*** Opening Exercise inputs ***

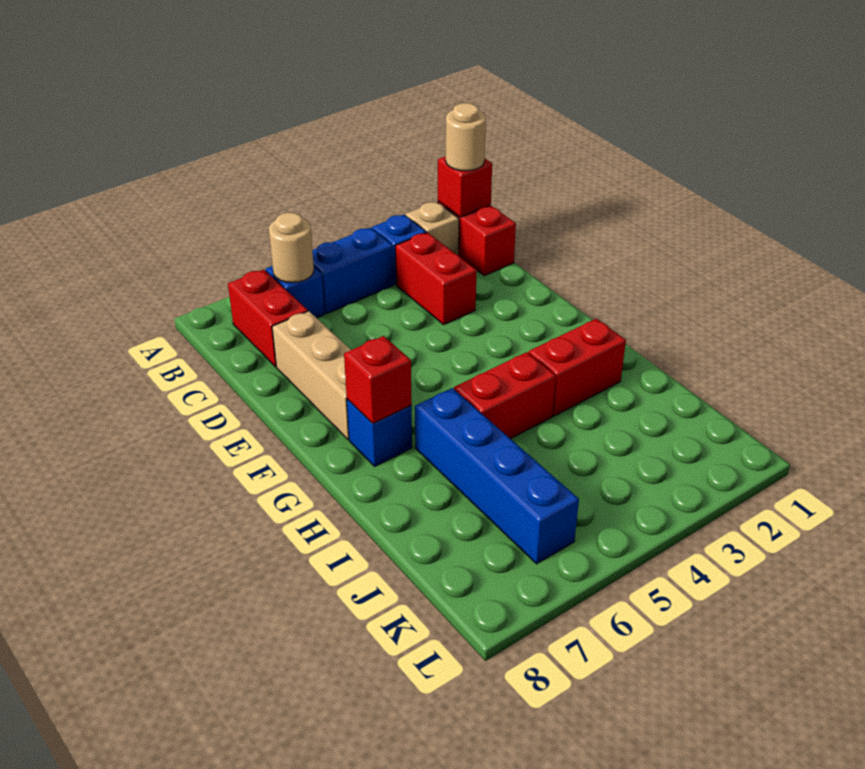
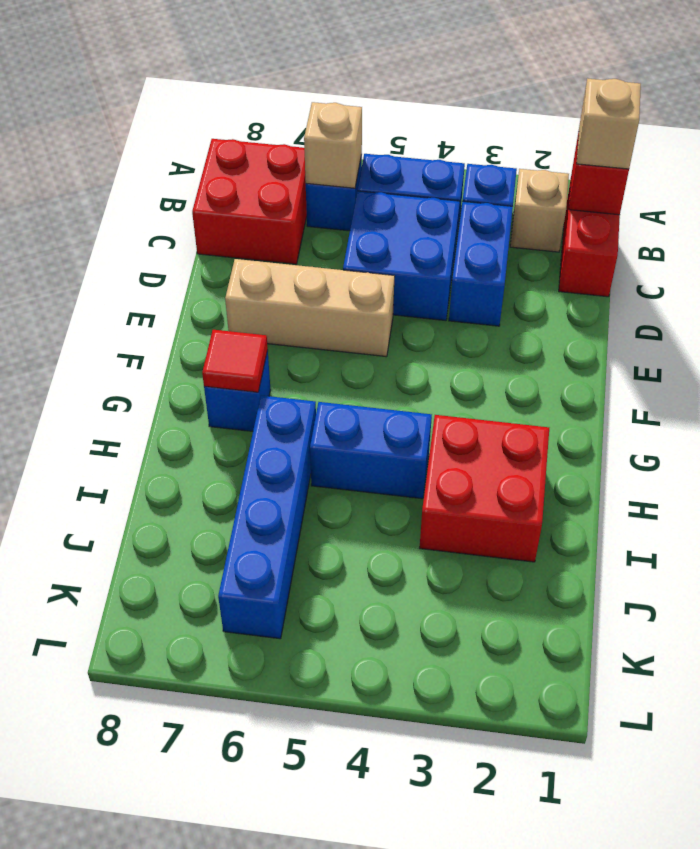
tan round brick B1 level 3 -> tan brick B1 level 3
tan round brick B6 level 2 -> tan brick B6 level 2
red brick B7:C7 level 1 -> red brick B7:C8 level 1
red brick C3:D3 level 1 -> blue brick C3:D3 level 1
none -> blue brick C4:D5 level 1
tan brick D7:F7 level 1 -> tan brick E5:E7 level 1
red brick G7 level 2 -> red tile G7 level 2
red brick H2:H3 level 1 -> red brick H2:I3 level 1
red brick H4:H5 level 1 -> blue brick H4:H5 level 1

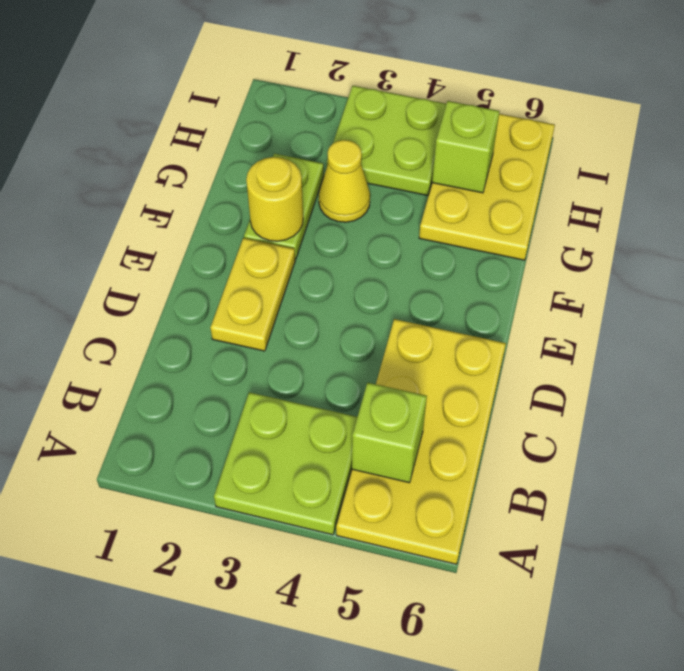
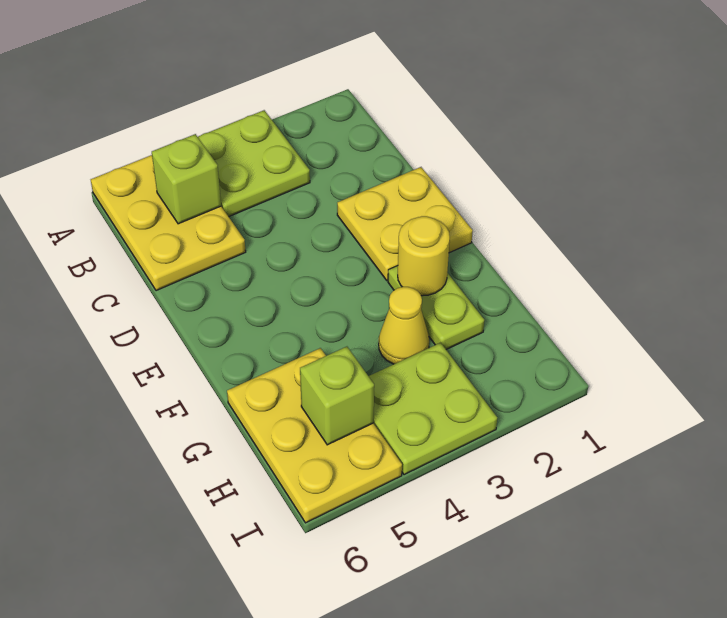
yellow plate A5:D6 level 1 -> yellow plate A5:C6 level 1
yellow plate D2:E2 level 1 -> yellow plate D1:E2 level 1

*** Closing Exercise inputs ***

**What is needed**
Please restate word for word the lines above, starting with the line that holds "none -> blue brick C4:D5 level 1" and ending with the final line of the records, while leaving out pictures.

**Output of the task**
none -> blue brick C4:D5 level 1
tan brick D7:F7 level 1 -> tan brick E5:E7 level 1
red brick G7 level 2 -> red tile G7 level 2
red brick H2:H3 level 1 -> red brick H2:I3 level 1
red brick H4:H5 level 1 -> blue brick H4:H5 level 1

yellow plate A5:D6 level 1 -> yellow plate A5:C6 level 1
yellow plate D2:E2 level 1 -> yellow plate D1:E2 level 1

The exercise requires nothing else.